### Exercise directions
Copy all lines in the material holding the string "heart".

### Information provided
----------------------------------------
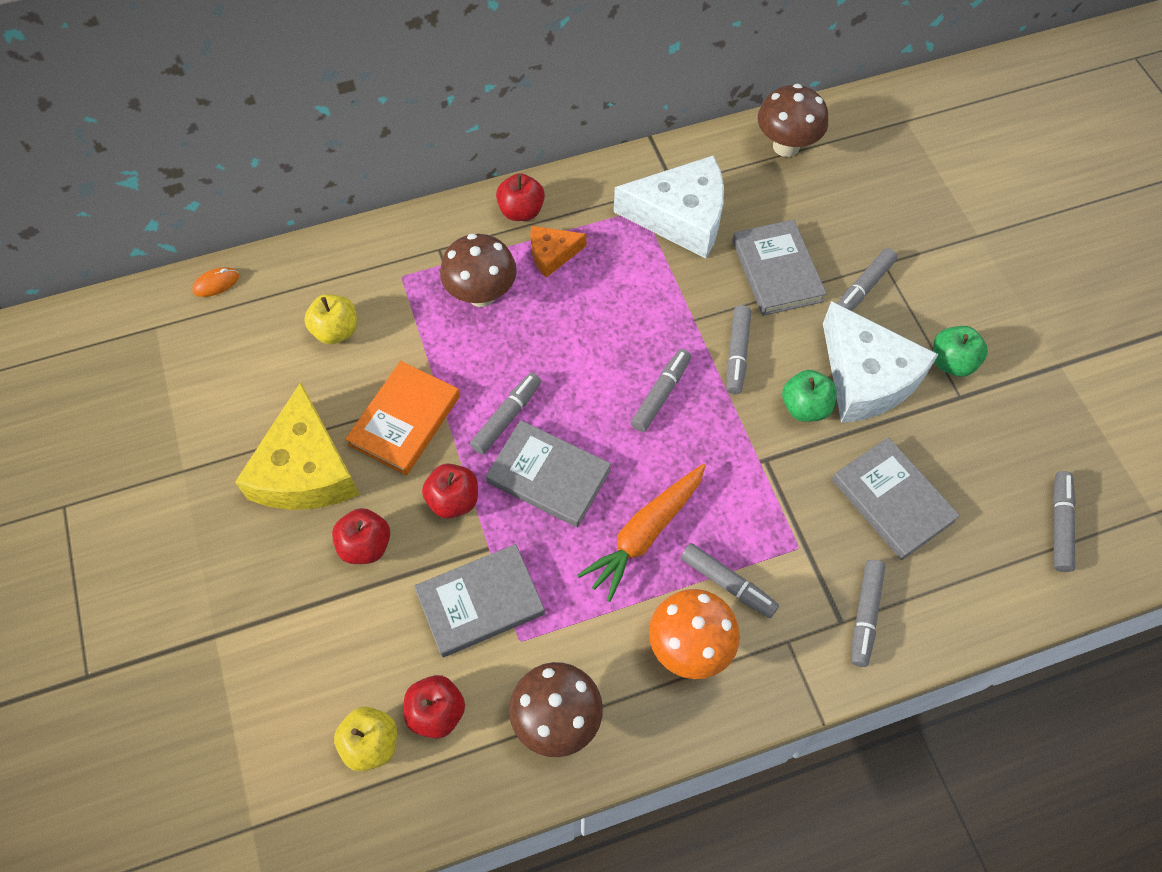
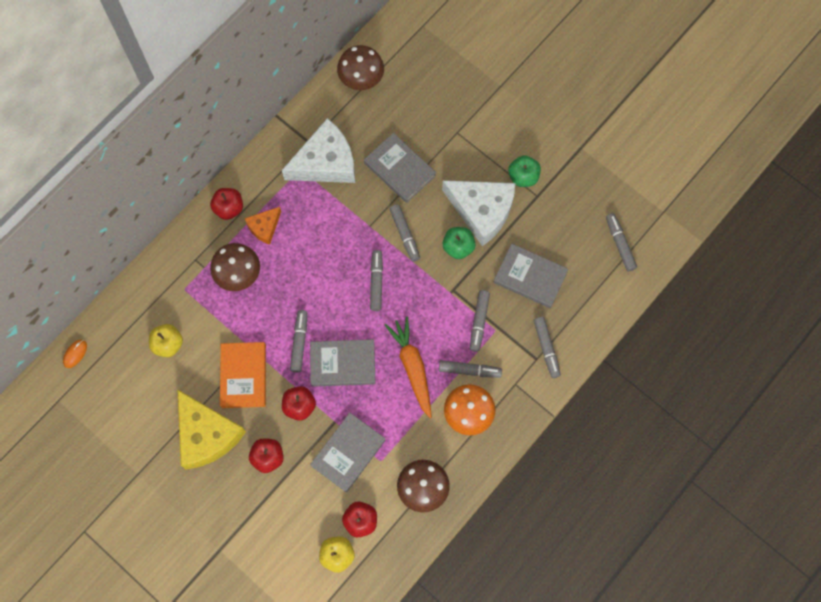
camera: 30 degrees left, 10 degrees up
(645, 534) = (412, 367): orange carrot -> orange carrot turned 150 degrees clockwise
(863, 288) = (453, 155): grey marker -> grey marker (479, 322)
----------------------------------------
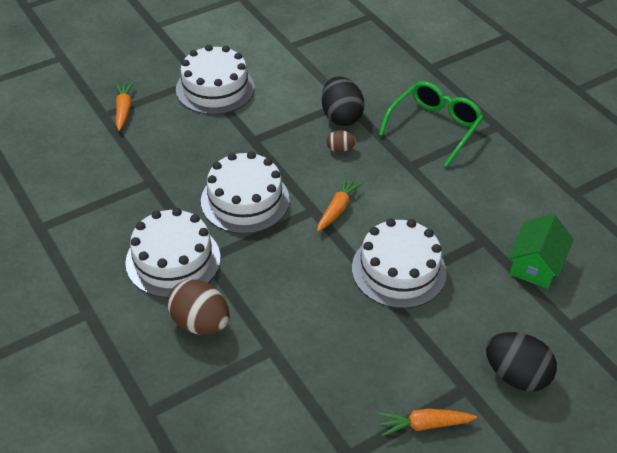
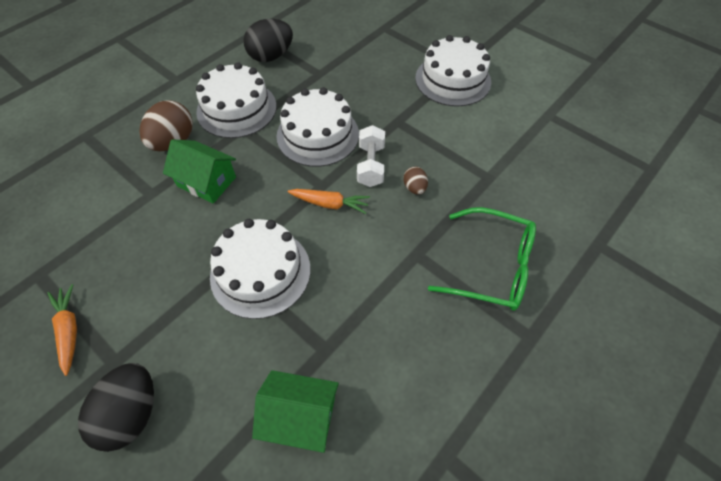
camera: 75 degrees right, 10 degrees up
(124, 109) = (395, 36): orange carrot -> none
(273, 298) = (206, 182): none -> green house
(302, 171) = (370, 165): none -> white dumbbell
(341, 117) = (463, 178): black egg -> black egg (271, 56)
----------------------------------------
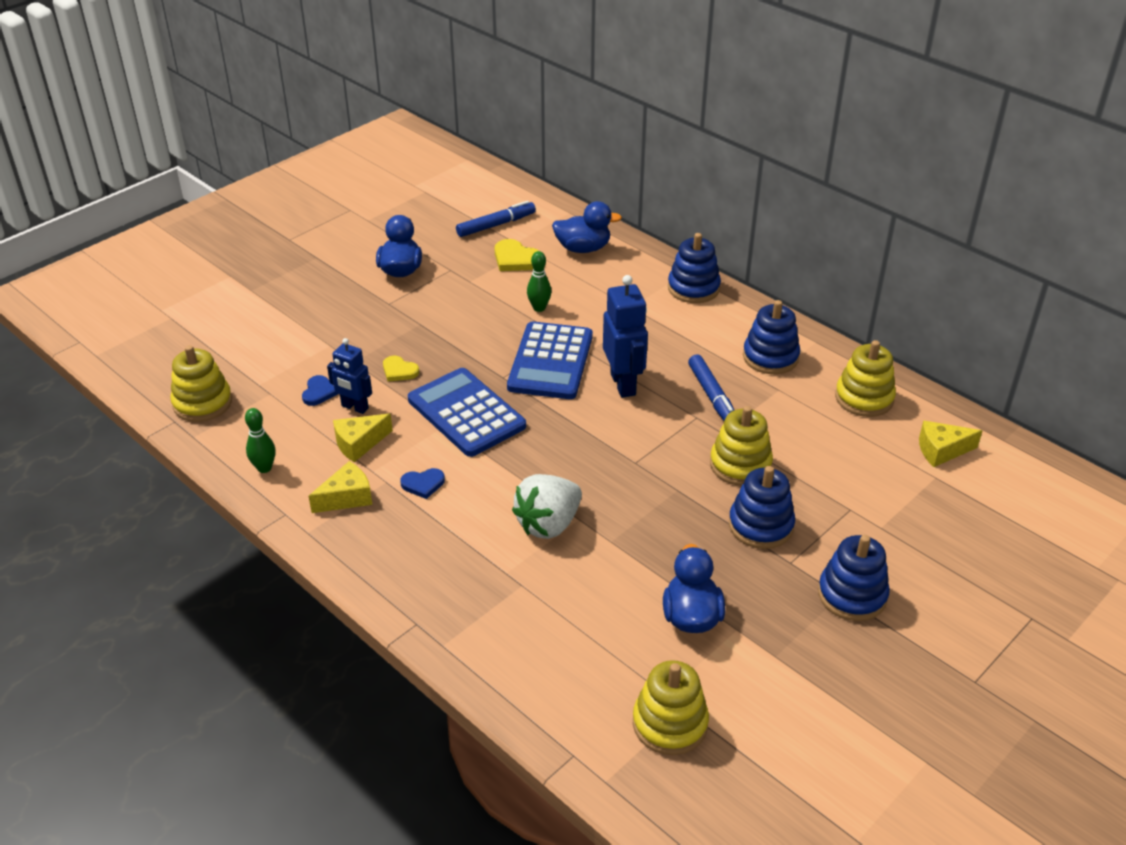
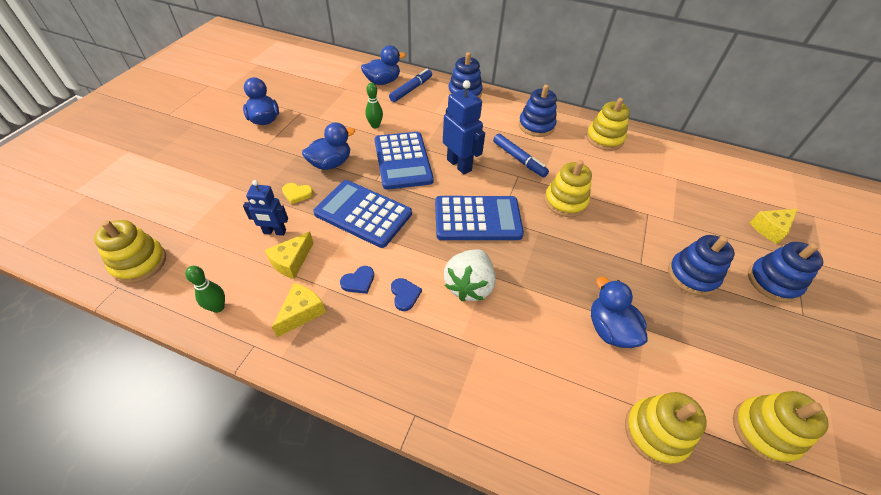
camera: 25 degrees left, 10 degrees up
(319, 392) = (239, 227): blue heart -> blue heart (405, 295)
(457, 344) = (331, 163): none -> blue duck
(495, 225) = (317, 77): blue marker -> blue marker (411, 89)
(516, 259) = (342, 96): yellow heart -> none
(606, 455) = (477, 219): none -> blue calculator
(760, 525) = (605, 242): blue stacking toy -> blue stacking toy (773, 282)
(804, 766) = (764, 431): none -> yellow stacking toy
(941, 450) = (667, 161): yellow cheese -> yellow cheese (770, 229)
----------------------------------------
### Solution
(319, 392) = (239, 227): blue heart -> blue heart (405, 295)
(516, 259) = (342, 96): yellow heart -> none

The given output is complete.